# Problem requirements:
Copy out each line of the data below in which the string "none" appears.

# Data shown:
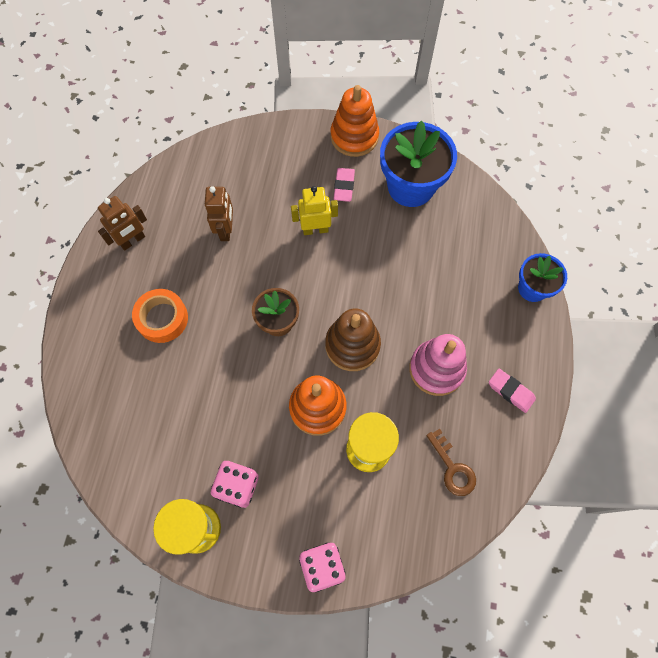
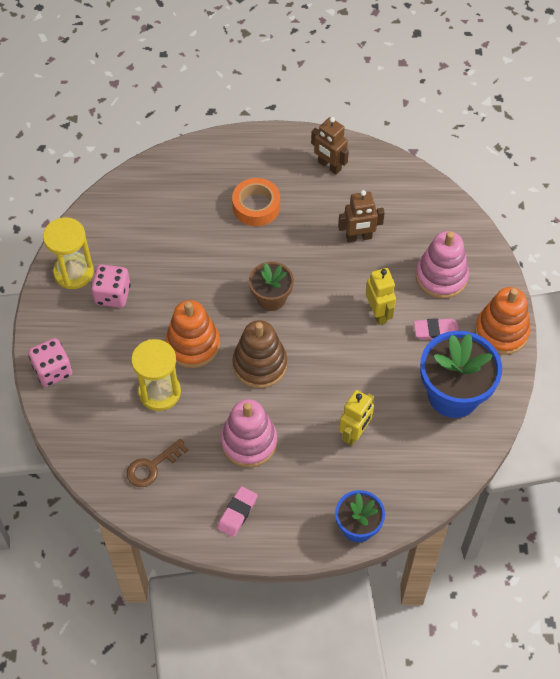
camera: 80 degrees right, 10 degrees down
(287, 170) = (441, 277): none -> pink stacking toy
(439, 273) = (354, 433): none -> yellow robot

# Answer to the problem:
(287, 170) = (441, 277): none -> pink stacking toy
(439, 273) = (354, 433): none -> yellow robot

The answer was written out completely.